Extracted entries:
--------------------------------
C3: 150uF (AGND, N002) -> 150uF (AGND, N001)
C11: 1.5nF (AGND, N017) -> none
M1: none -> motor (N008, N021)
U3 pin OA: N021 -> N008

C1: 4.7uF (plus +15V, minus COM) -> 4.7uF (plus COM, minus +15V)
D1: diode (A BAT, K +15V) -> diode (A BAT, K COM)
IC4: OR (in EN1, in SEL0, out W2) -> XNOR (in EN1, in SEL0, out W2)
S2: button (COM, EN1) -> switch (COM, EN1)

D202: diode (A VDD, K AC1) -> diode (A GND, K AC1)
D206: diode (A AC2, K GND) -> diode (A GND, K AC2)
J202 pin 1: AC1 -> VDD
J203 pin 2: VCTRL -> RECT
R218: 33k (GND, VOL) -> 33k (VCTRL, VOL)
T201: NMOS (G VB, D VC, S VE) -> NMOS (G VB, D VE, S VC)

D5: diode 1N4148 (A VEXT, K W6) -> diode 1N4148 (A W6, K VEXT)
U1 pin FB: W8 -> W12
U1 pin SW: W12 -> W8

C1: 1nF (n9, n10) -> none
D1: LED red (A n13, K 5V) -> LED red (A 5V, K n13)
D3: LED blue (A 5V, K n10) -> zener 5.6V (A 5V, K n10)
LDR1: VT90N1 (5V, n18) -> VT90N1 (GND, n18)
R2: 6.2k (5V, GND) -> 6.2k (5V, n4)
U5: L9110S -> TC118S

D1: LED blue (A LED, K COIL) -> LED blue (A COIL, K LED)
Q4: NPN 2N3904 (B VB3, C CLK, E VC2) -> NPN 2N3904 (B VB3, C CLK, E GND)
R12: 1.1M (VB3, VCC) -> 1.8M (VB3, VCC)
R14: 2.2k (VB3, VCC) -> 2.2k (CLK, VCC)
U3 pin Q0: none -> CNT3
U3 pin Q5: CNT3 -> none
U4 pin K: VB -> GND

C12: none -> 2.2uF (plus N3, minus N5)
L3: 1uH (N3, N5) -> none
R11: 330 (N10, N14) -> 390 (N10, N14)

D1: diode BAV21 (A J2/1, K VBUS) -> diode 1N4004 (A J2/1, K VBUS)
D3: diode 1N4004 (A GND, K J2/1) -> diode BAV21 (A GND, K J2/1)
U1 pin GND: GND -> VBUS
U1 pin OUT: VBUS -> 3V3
--------------------------------
Reproduce the entries above exactly, but only the lines between the line holding "D5: diode 1N4148" and the line holding "U5: L9110S -> TC118S", inclusive.

Reply to the task:
D5: diode 1N4148 (A VEXT, K W6) -> diode 1N4148 (A W6, K VEXT)
U1 pin FB: W8 -> W12
U1 pin SW: W12 -> W8

C1: 1nF (n9, n10) -> none
D1: LED red (A n13, K 5V) -> LED red (A 5V, K n13)
D3: LED blue (A 5V, K n10) -> zener 5.6V (A 5V, K n10)
LDR1: VT90N1 (5V, n18) -> VT90N1 (GND, n18)
R2: 6.2k (5V, GND) -> 6.2k (5V, n4)
U5: L9110S -> TC118S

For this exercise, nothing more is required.